──────── RECORDS ────────
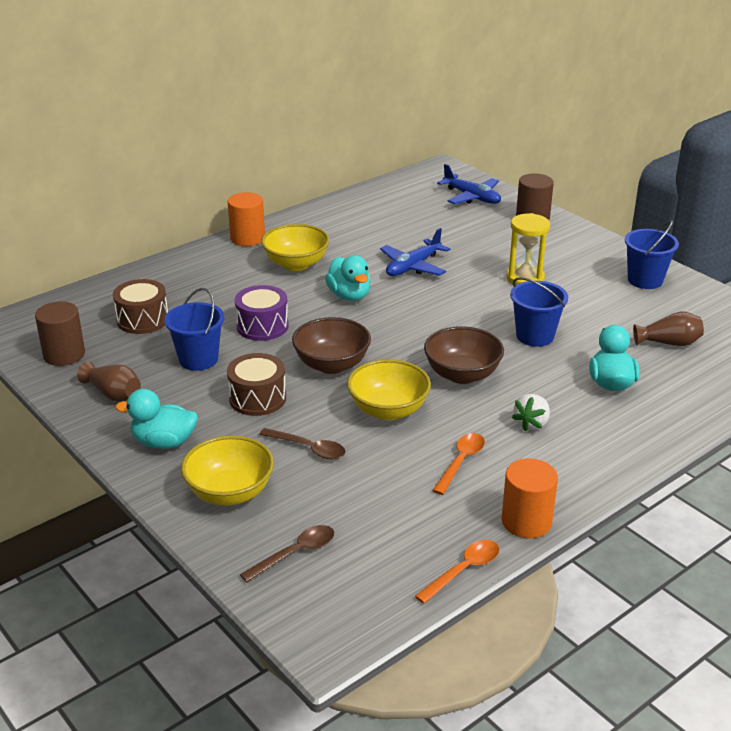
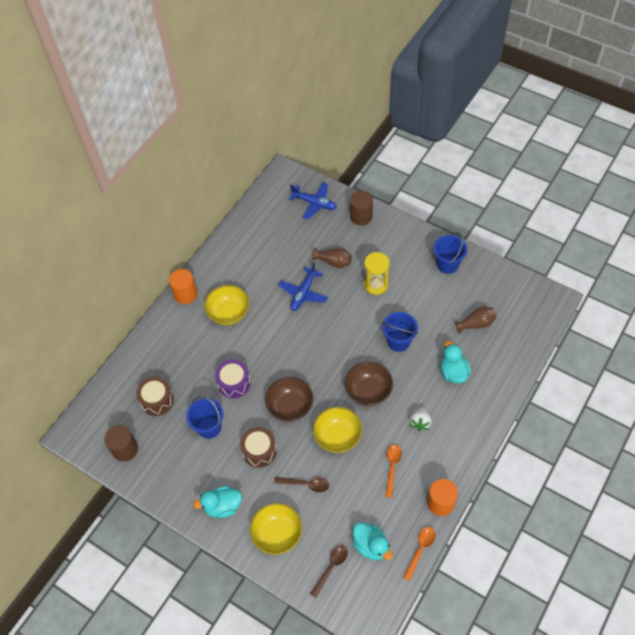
camera: 15 degrees left, 25 degrees up
(113, 394) = (173, 475): brown vase -> brown vase (334, 262)
(349, 296) = (275, 336): turquoise duck -> turquoise duck (371, 546)

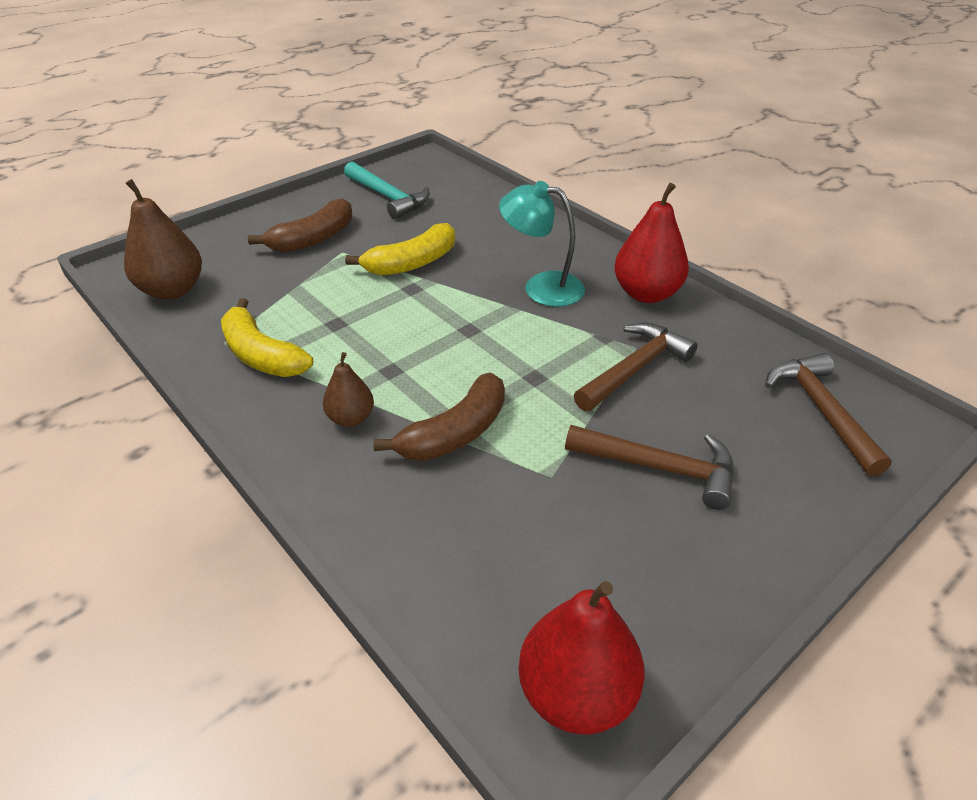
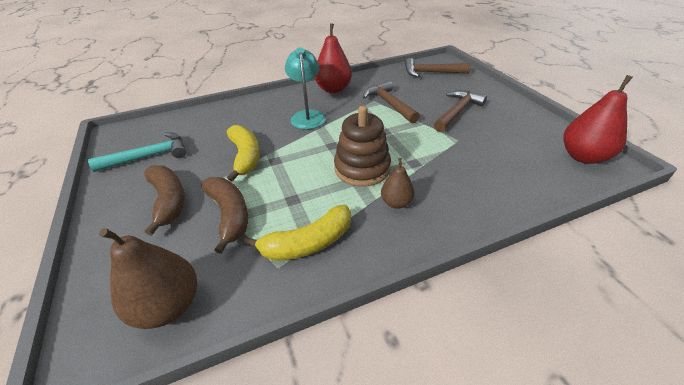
camera: 70 degrees left, 0 degrees up
(421, 371) = (362, 168): none -> brown stacking toy
(455, 433) = (420, 164): brown banana -> brown banana (230, 215)
(541, 287) = (307, 116): turquoise lamp -> turquoise lamp turned 135 degrees clockwise

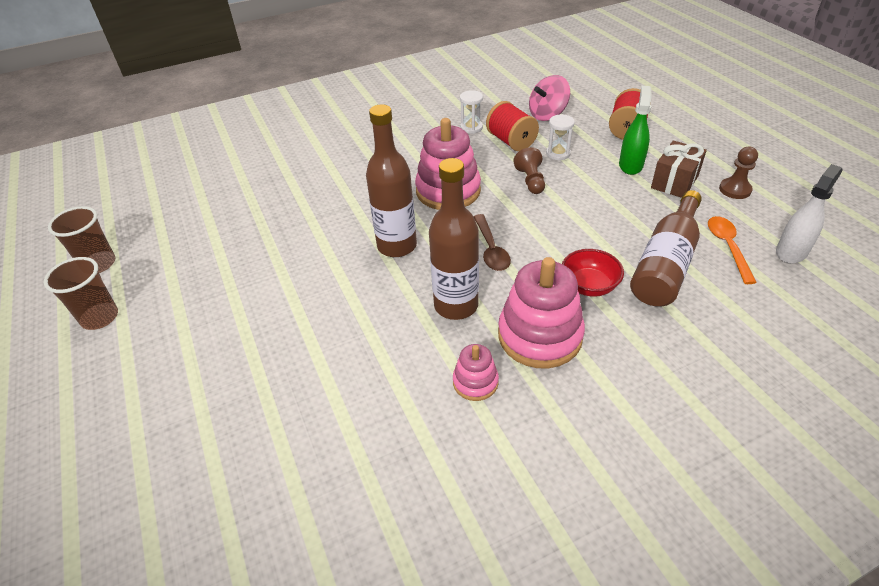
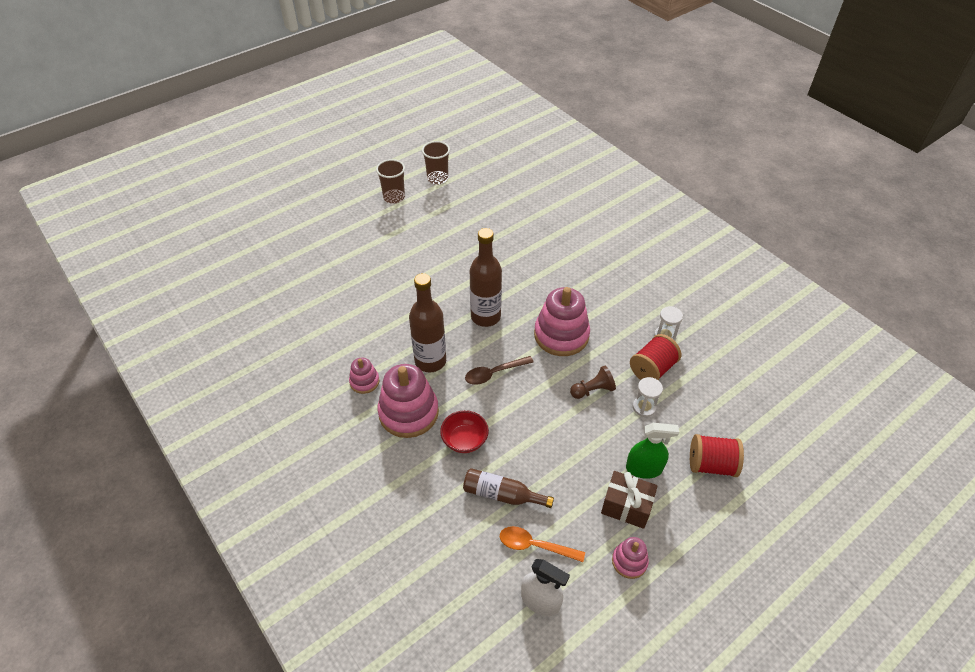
camera: 75 degrees right, 5 degrees up
(547, 114) = (713, 393): pink spinning top -> none
(666, 263) = (502, 494): brown bottle -> brown bottle, size x0.65
(727, 247) = (535, 545): orange spoon -> orange spoon turned 150 degrees counterclockwise
(735, 190) = (629, 561): brown pawn -> pink stacking toy

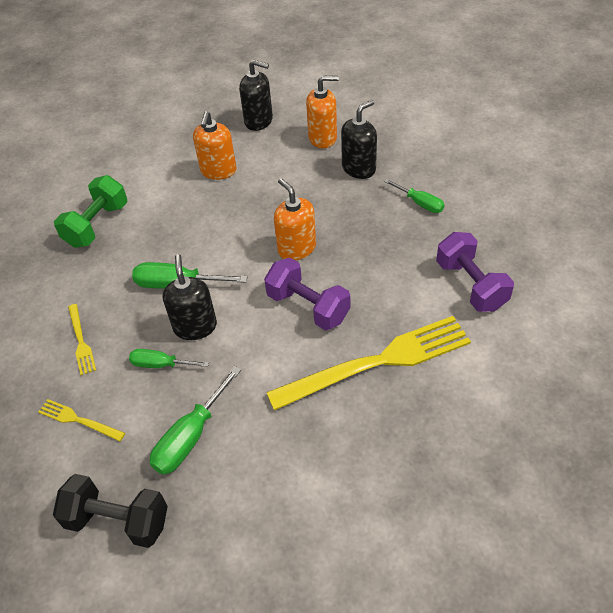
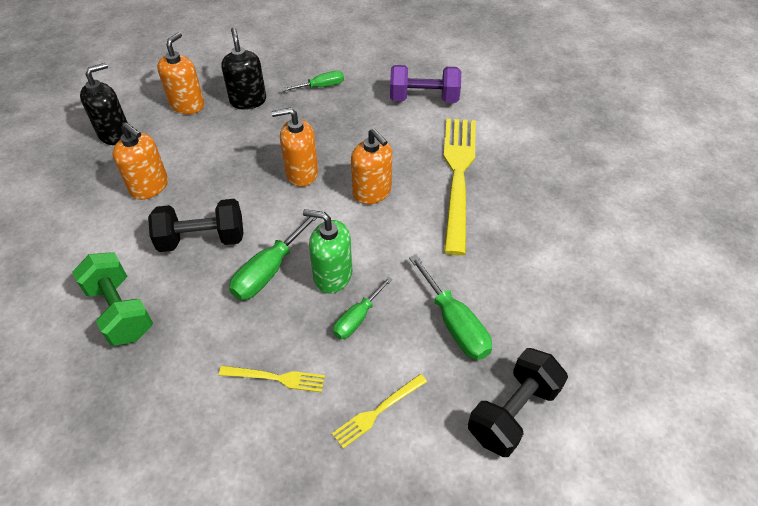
camera: 65 degrees left, 0 degrees up
(185, 229) = (202, 239): none -> black dumbbell
(195, 326) = (332, 276): black soap dispenser -> green soap dispenser
(308, 307) = (372, 192): purple dumbbell -> orange soap dispenser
────────
— WORK TO BE COMPLETED —
Total the lines of the data that include the word "none", and give that total as the sole response.

— ANSWER SPACE —
3